## Information provided
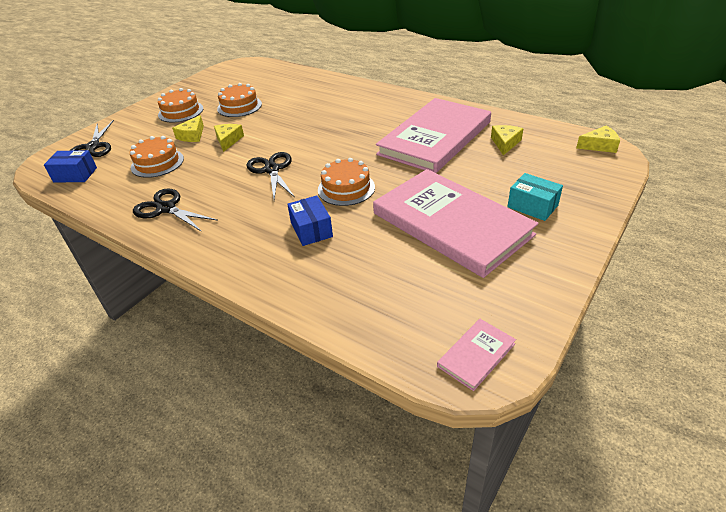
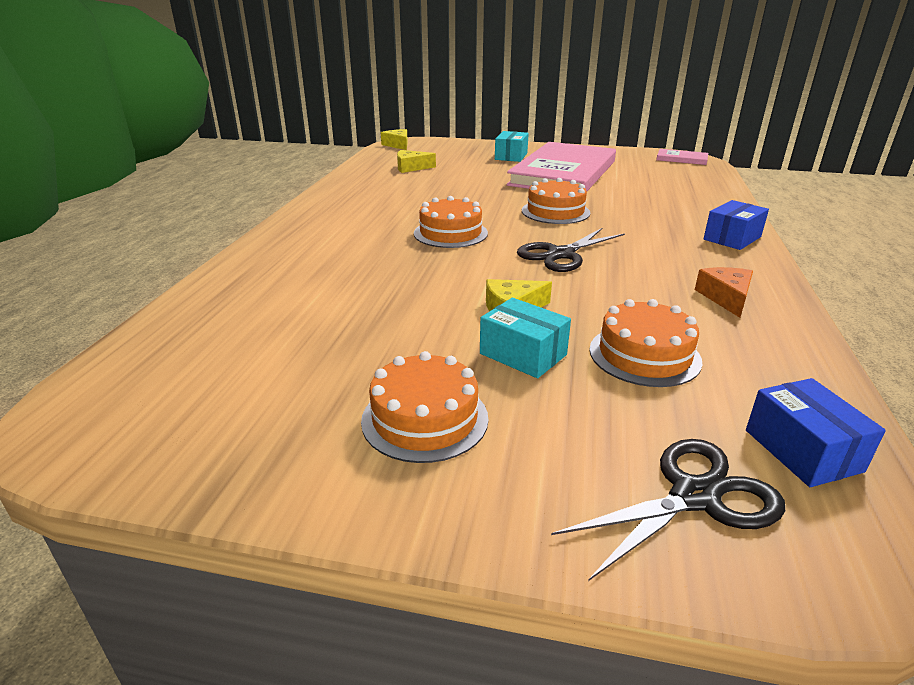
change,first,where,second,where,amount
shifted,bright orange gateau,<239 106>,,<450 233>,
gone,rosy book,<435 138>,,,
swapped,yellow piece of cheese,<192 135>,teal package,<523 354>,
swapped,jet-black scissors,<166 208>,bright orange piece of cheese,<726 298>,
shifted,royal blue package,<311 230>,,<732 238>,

## What you should do
Show every line from the entries that includes the word "cheese".

## Your response
swapped,yellow piece of cheese,<192 135>,teal package,<523 354>,
swapped,jet-black scissors,<166 208>,bright orange piece of cheese,<726 298>,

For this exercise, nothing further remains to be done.